-- Opening Marker --

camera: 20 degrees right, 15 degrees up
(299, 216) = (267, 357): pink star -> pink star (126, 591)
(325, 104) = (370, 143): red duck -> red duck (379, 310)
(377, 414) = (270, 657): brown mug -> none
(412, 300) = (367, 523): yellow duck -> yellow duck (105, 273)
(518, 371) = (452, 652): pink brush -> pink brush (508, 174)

-- Closing Marker --
-- Opening Marker --

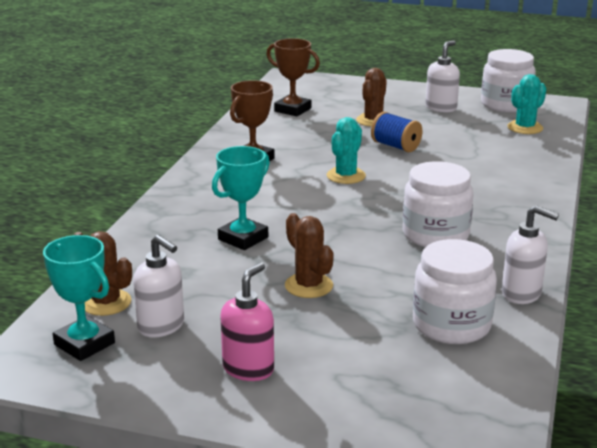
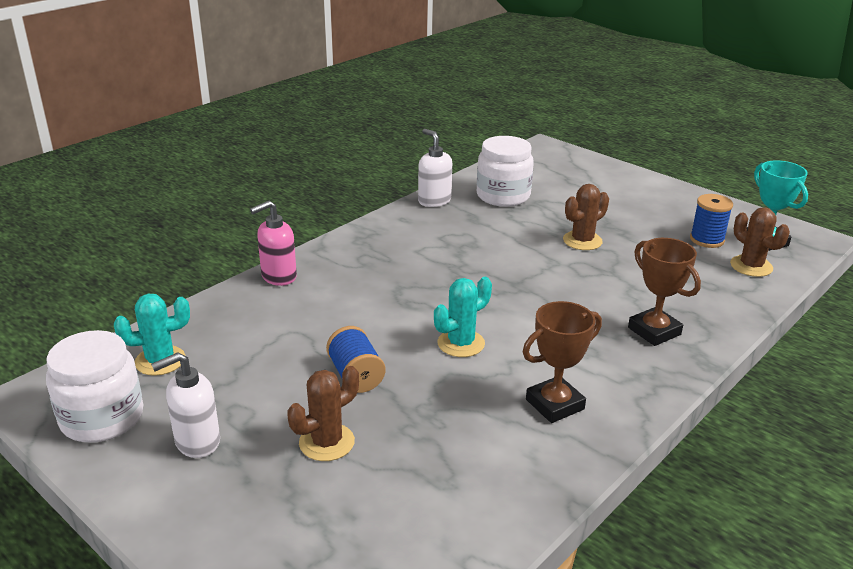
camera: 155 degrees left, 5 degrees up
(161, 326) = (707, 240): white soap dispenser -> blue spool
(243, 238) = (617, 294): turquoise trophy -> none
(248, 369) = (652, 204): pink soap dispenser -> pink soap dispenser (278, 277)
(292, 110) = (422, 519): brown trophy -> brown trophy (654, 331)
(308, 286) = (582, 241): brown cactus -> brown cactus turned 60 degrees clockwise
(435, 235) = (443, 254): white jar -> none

-- Closing Marker --
-- Opening Marker --

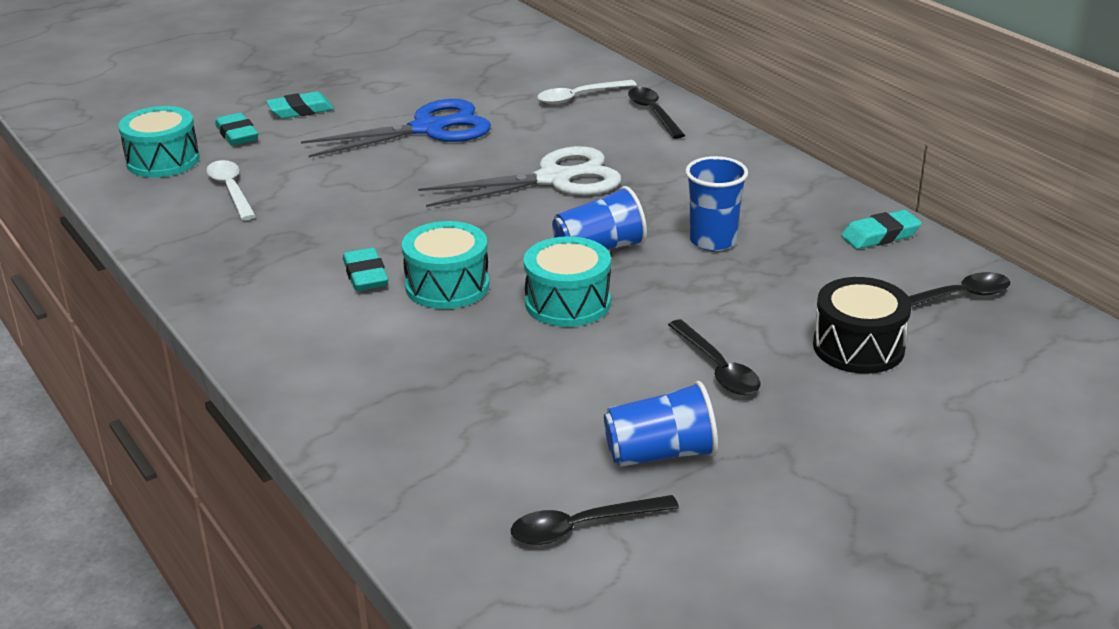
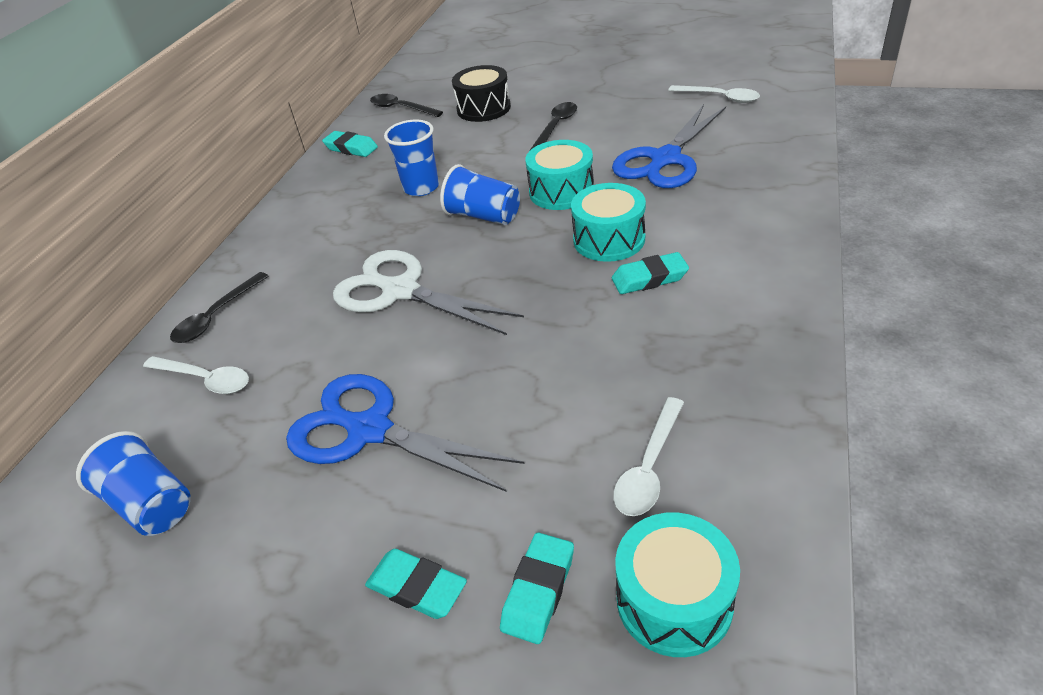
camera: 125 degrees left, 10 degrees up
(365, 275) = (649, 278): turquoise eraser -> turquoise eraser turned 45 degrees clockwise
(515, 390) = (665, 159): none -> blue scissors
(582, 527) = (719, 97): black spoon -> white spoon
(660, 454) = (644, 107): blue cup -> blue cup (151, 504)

-- Closing Marker --

Of the lines above, output exactly those from the line bearing "(292, 110) = (422, 519): brown" through the line bearing "(435, 235) = (443, 254): white jar -> none", inclusive.

#### [WRITTEN REPLY]
(292, 110) = (422, 519): brown trophy -> brown trophy (654, 331)
(308, 286) = (582, 241): brown cactus -> brown cactus turned 60 degrees clockwise
(435, 235) = (443, 254): white jar -> none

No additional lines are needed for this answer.